Task instructions: Rewrite the entries from the line with "snowshoes [174, 562]" to the line with "chilly [1019, 660]", keeping each word and shifting both of its coordinates up by 112.

Data to process:
>>

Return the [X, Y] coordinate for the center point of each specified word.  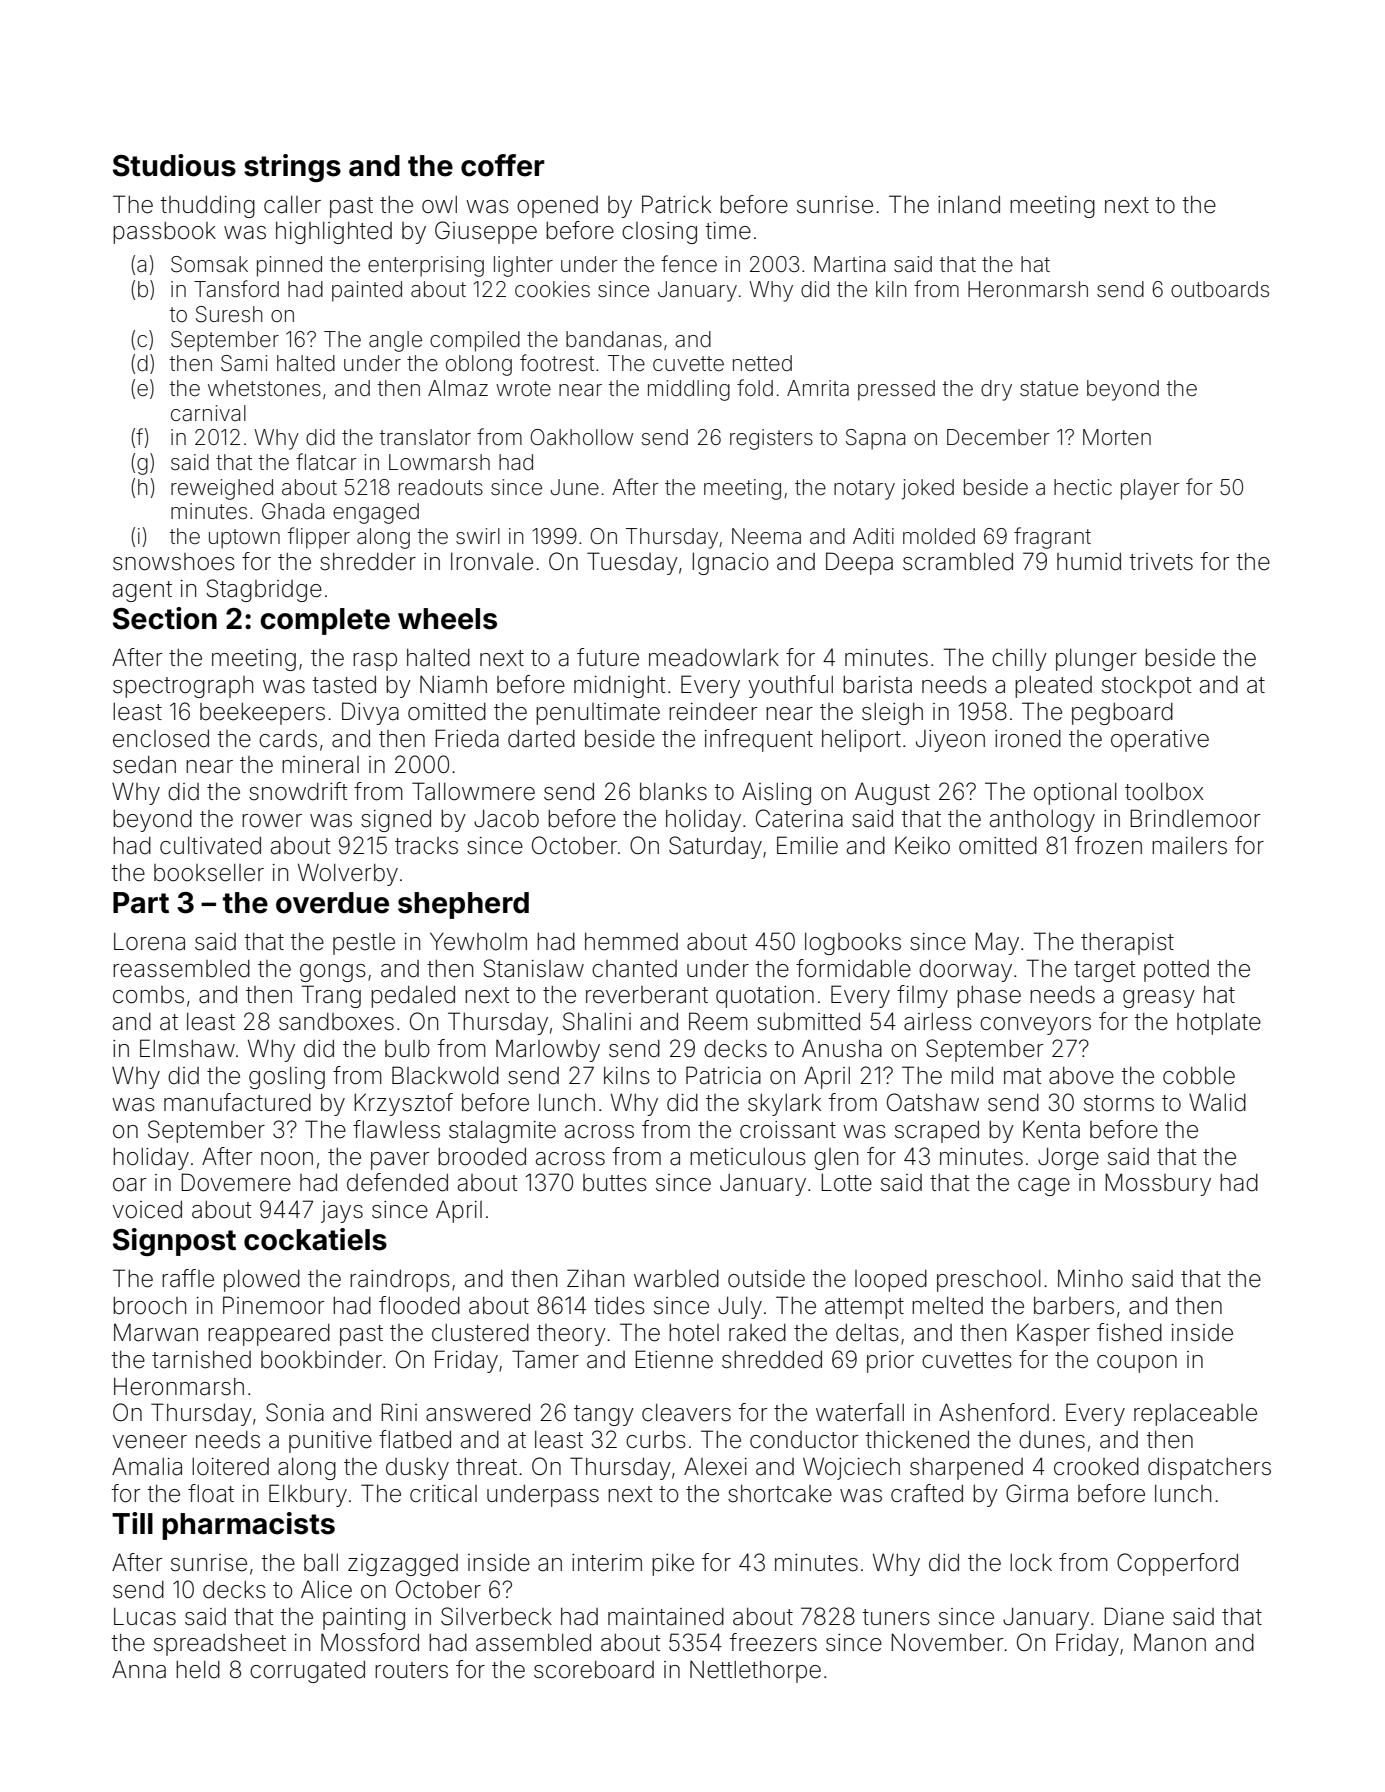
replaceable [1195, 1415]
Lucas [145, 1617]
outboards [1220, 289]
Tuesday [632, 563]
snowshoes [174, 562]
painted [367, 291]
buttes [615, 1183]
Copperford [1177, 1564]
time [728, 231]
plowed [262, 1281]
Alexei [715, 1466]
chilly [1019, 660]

<<
>>

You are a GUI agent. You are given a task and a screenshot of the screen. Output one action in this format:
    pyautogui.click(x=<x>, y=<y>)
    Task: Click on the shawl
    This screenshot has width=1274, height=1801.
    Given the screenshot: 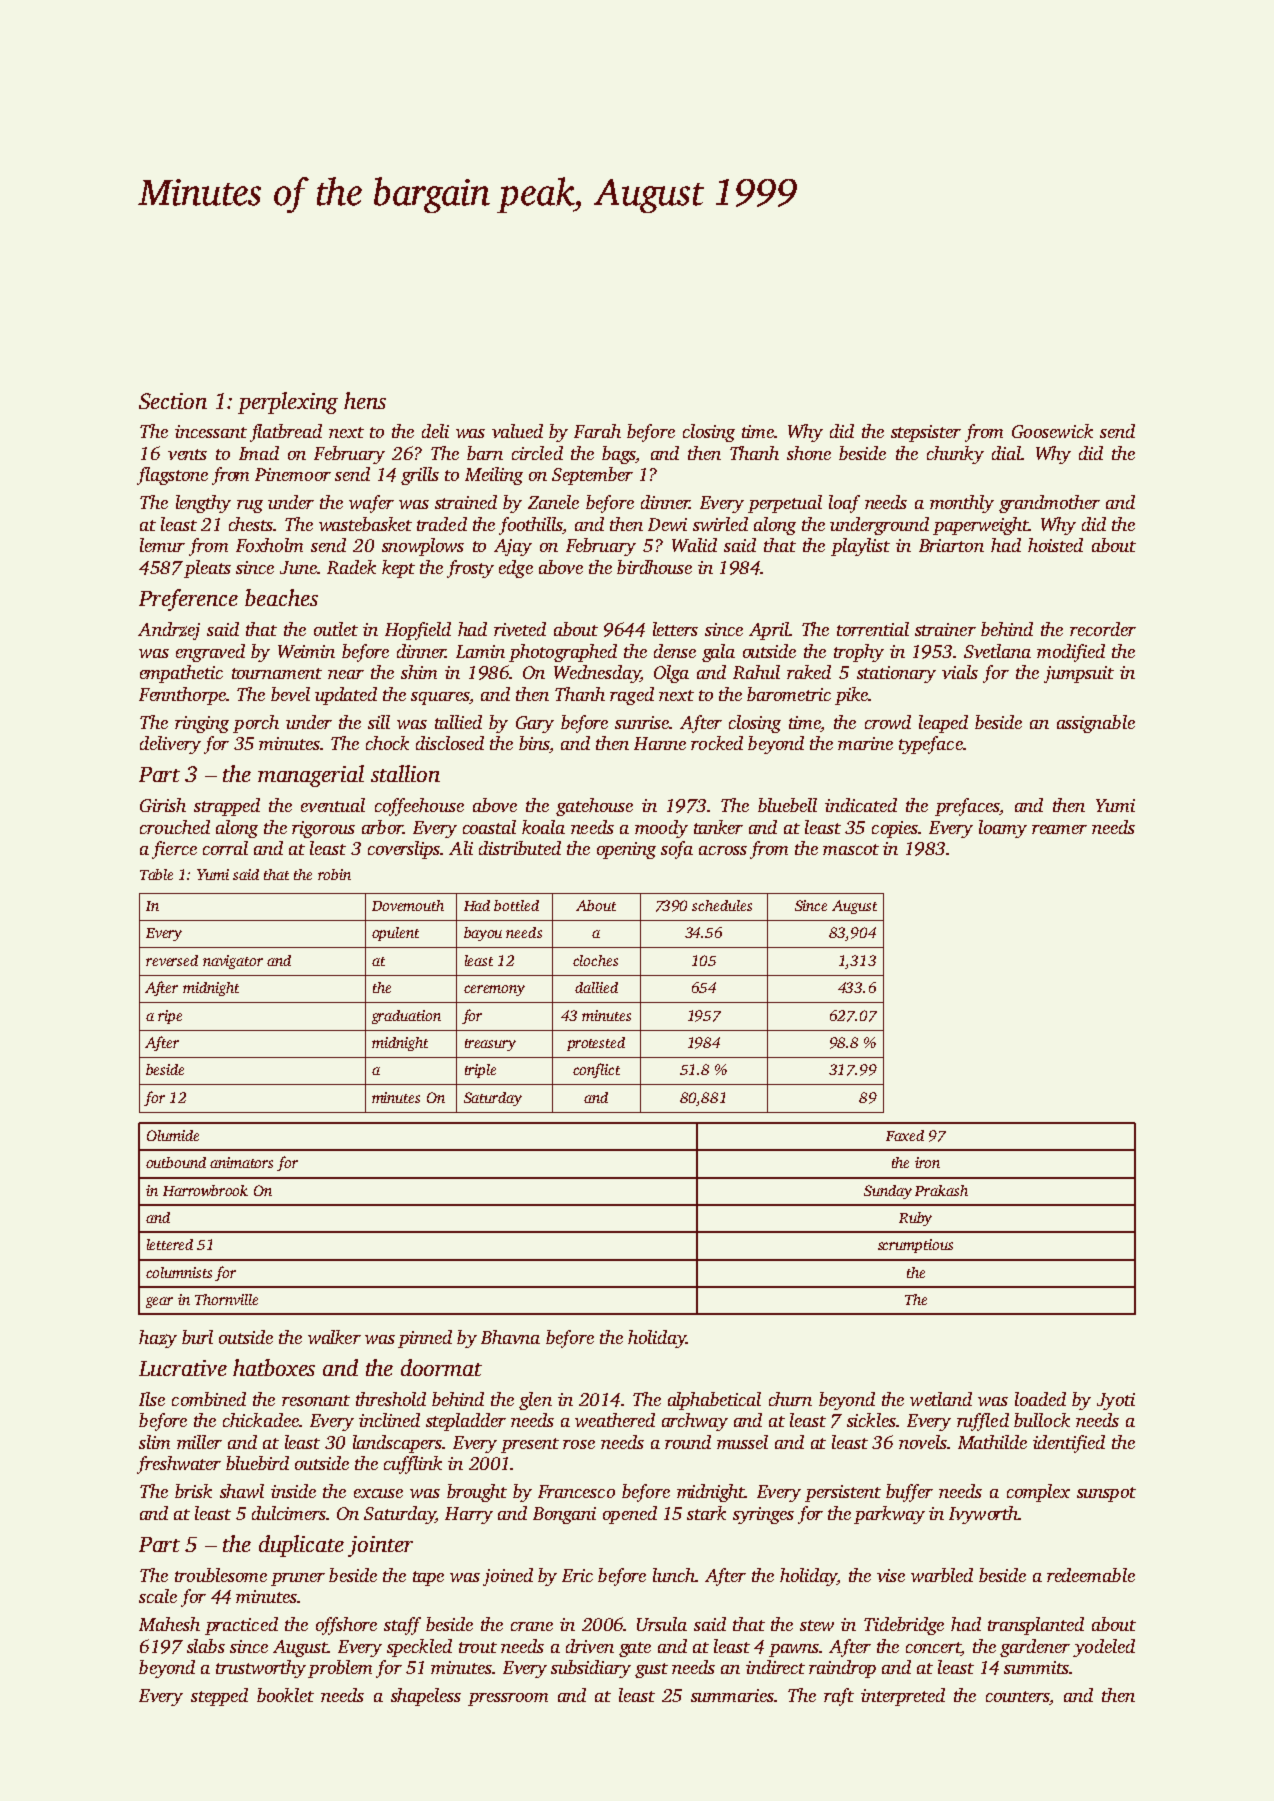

<<
>>

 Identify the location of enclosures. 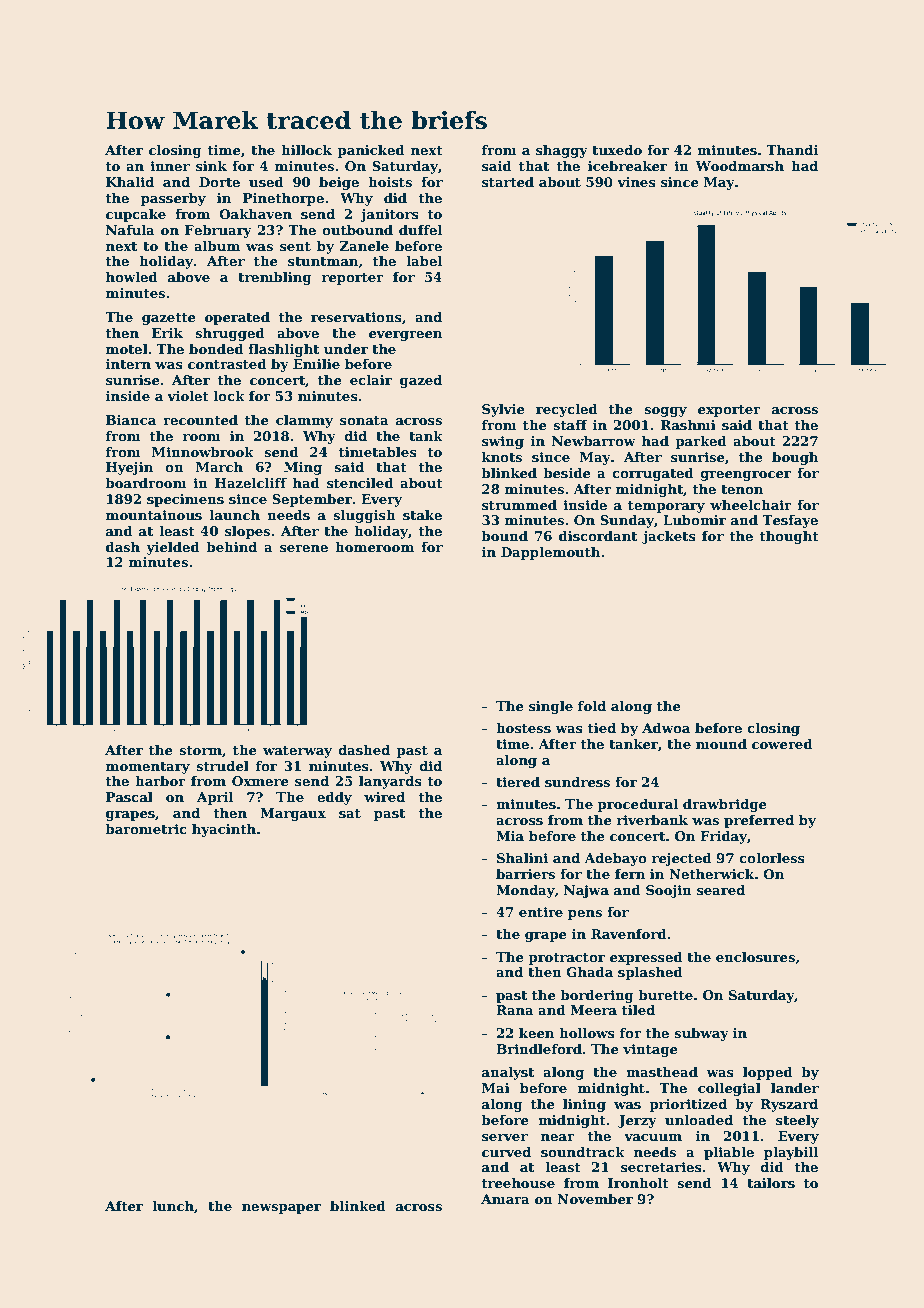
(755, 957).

<<

The solution:
snowshoes [286, 674]
painted [479, 403]
buttes [727, 1295]
Copperford [1289, 1676]
time [840, 343]
plowed [374, 1393]
Alexei [827, 1578]
chilly [1131, 772]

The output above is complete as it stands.